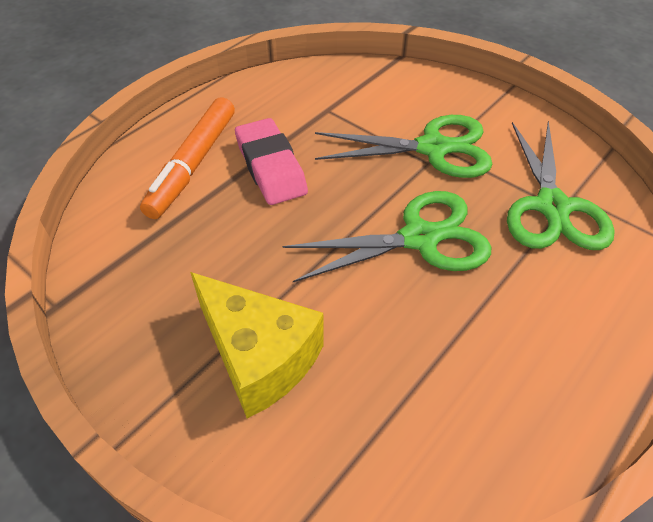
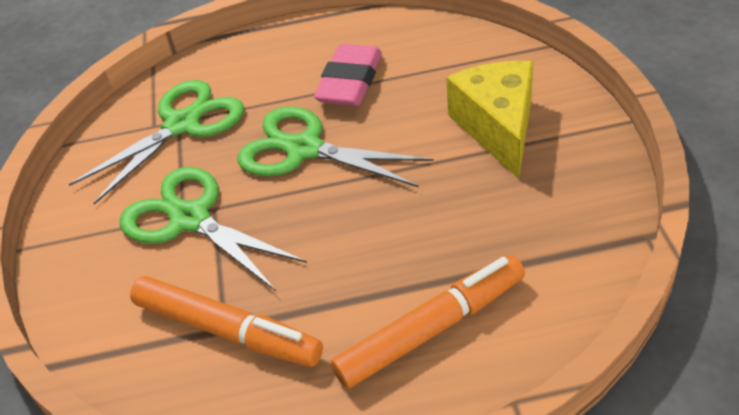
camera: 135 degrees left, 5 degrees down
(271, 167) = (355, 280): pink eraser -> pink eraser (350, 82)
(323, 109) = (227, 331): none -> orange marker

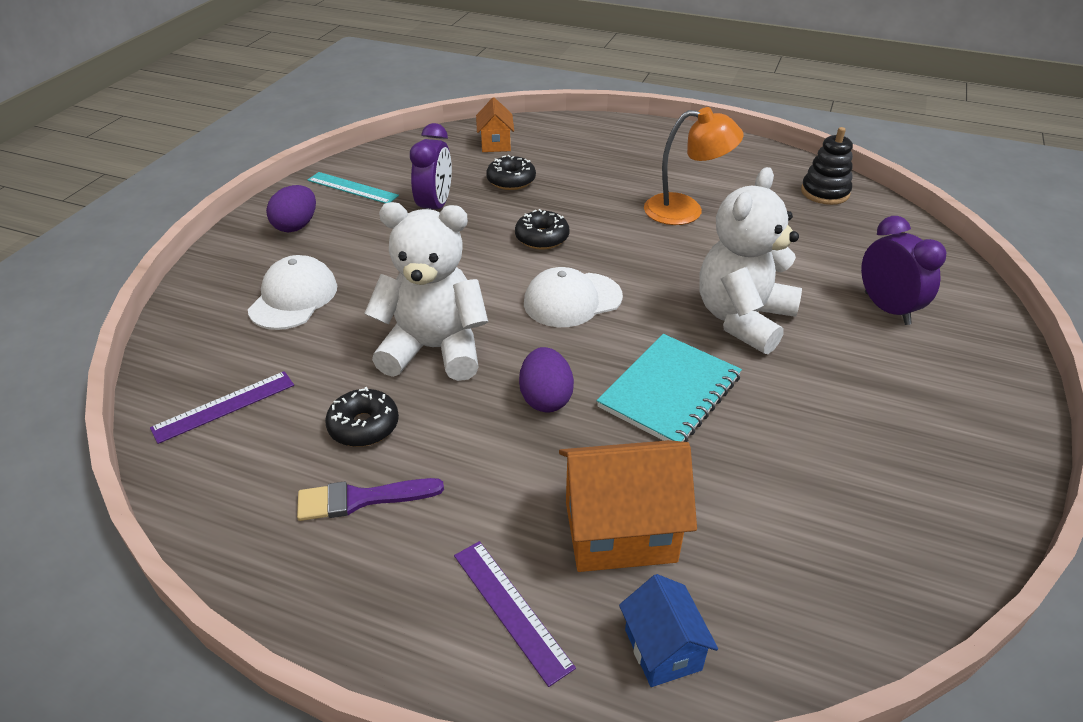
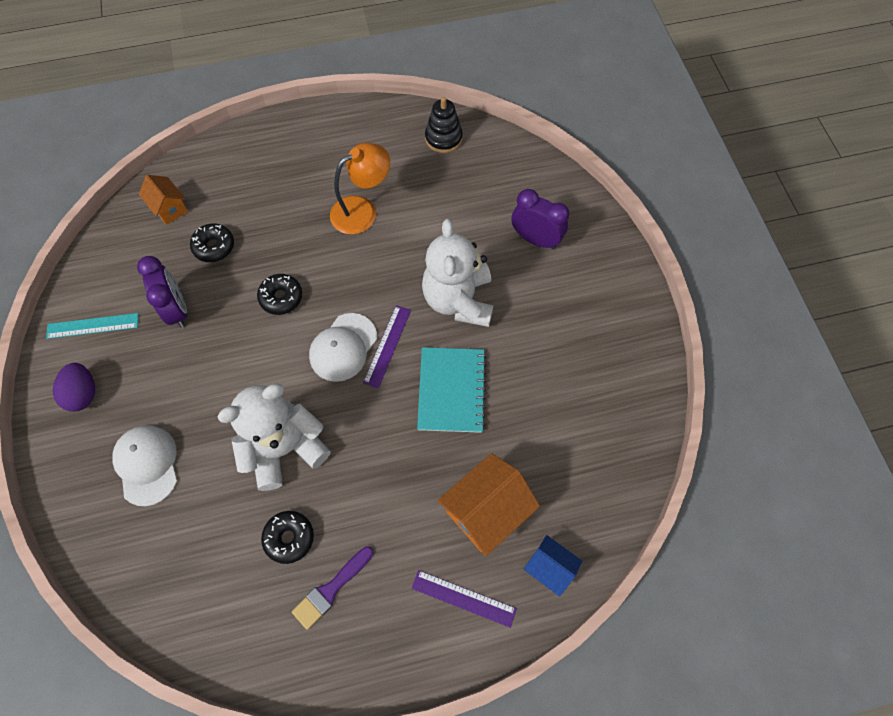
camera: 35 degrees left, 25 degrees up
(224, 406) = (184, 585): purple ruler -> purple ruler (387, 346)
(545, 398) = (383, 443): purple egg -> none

■ ■ ■ ■ ■

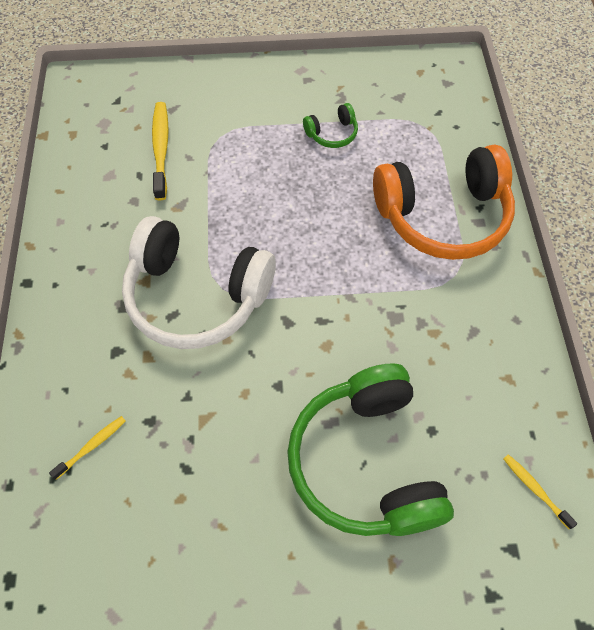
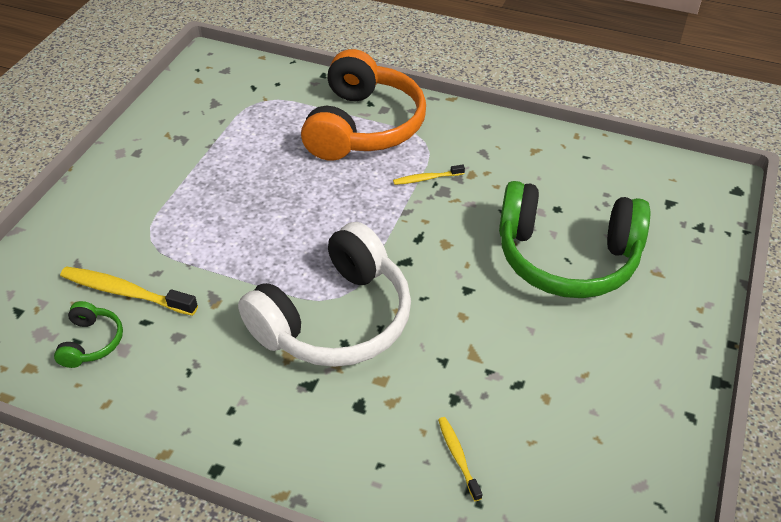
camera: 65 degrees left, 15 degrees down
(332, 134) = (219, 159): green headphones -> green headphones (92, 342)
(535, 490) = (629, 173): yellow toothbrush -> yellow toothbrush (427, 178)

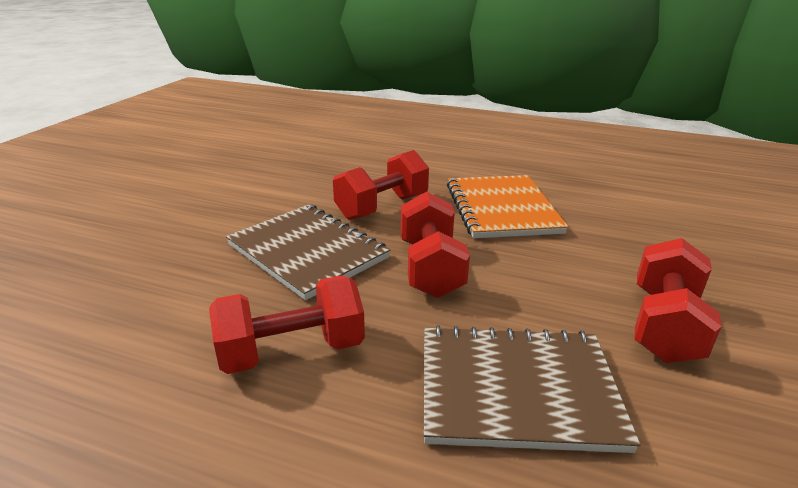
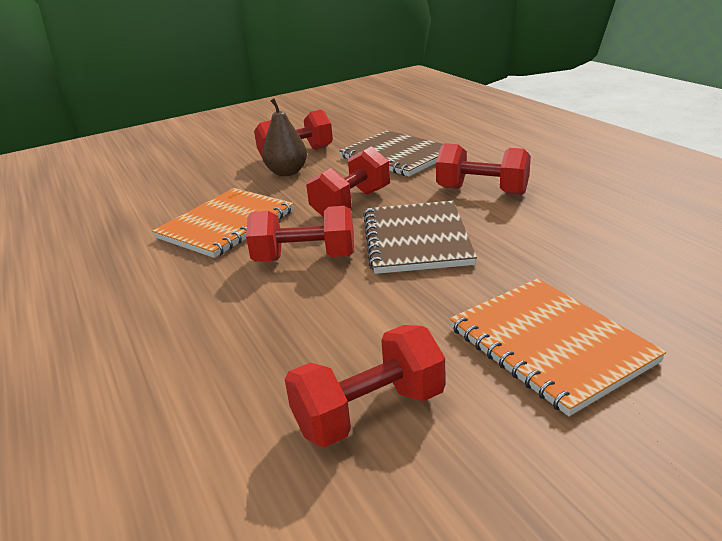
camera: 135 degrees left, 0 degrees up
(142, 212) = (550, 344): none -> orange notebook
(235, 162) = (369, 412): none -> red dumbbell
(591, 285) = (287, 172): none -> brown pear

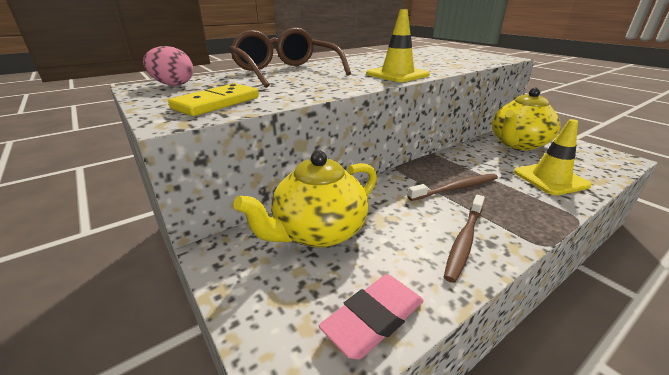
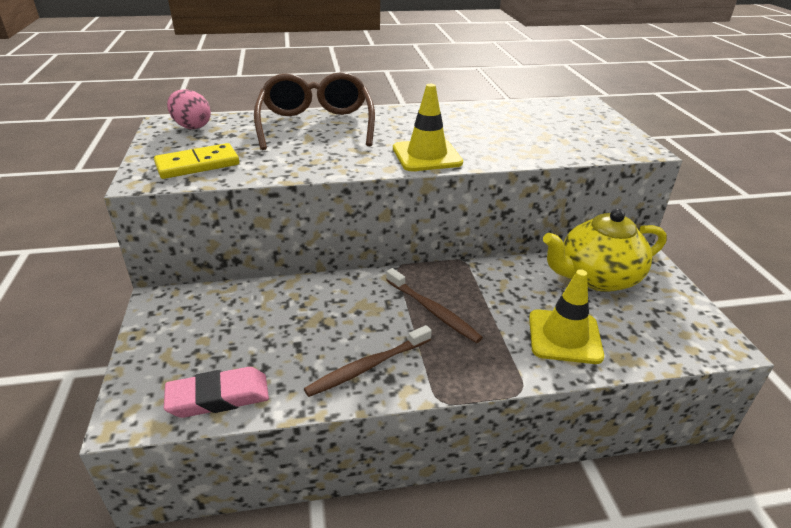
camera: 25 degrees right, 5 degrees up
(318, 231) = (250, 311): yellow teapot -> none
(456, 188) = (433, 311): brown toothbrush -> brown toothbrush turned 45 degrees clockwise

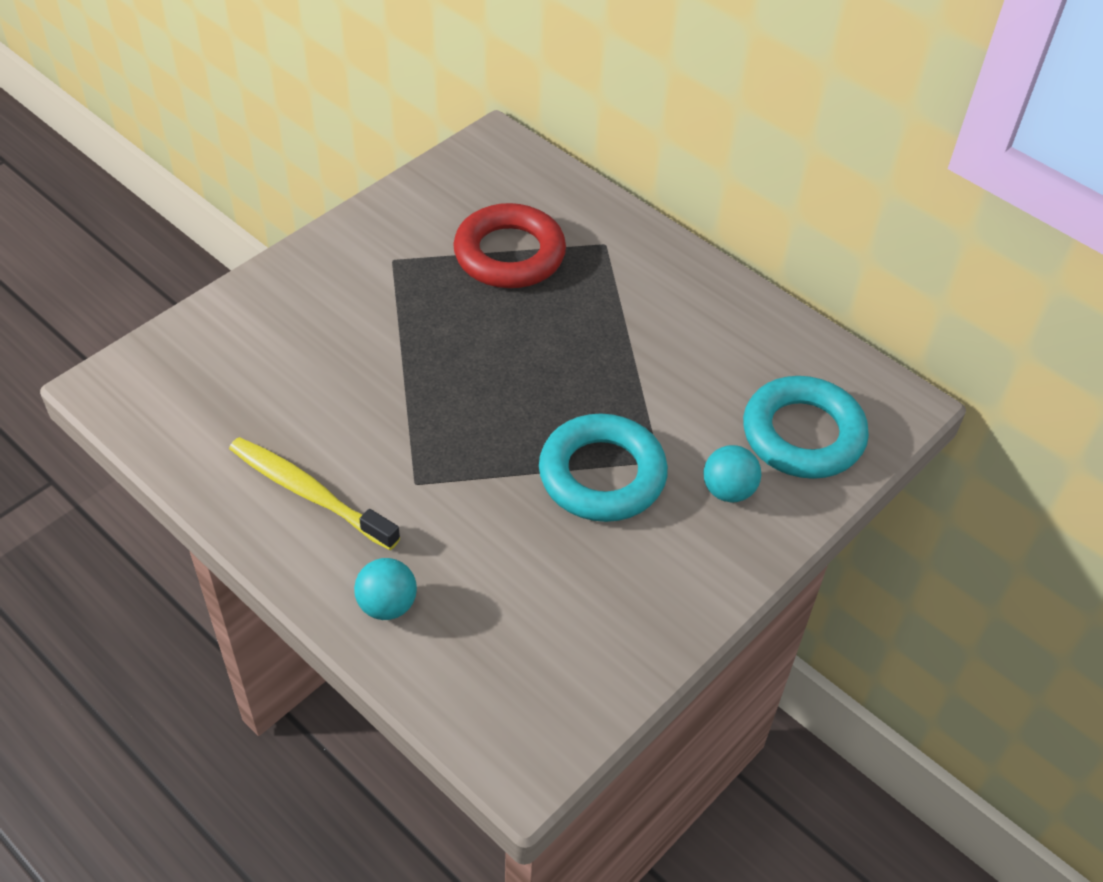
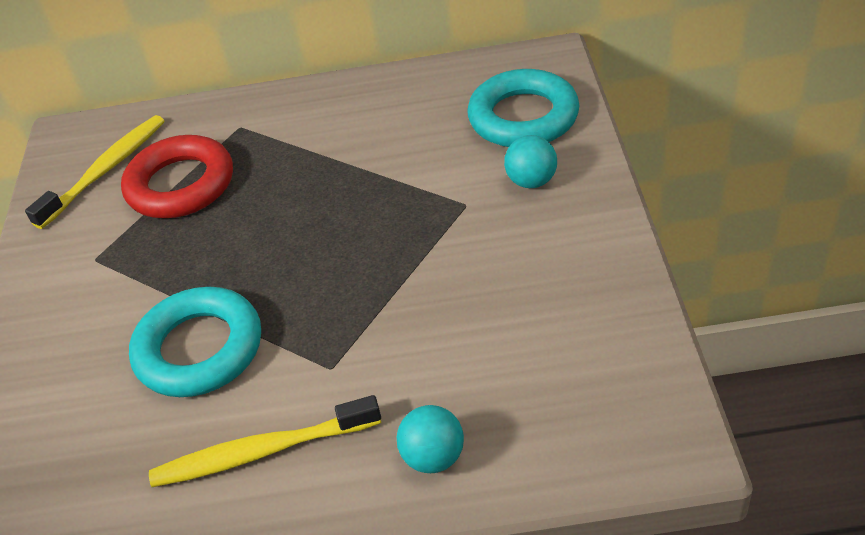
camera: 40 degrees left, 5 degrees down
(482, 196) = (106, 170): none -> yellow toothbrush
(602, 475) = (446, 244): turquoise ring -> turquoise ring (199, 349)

■ ■ ■ ■ ■

**TASK OBJECTIVE:** For this exercise, return exactly the lines above from the line with "camera: 135 degrees left, 5 degrees down" through the line with "(545, 398) = (383, 443): purple egg -> none", both included. Do not copy the pictures.

**RESULT:**
camera: 135 degrees left, 5 degrees down
(271, 167) = (355, 280): pink eraser -> pink eraser (350, 82)
(323, 109) = (227, 331): none -> orange marker

camera: 35 degrees left, 25 degrees up
(224, 406) = (184, 585): purple ruler -> purple ruler (387, 346)
(545, 398) = (383, 443): purple egg -> none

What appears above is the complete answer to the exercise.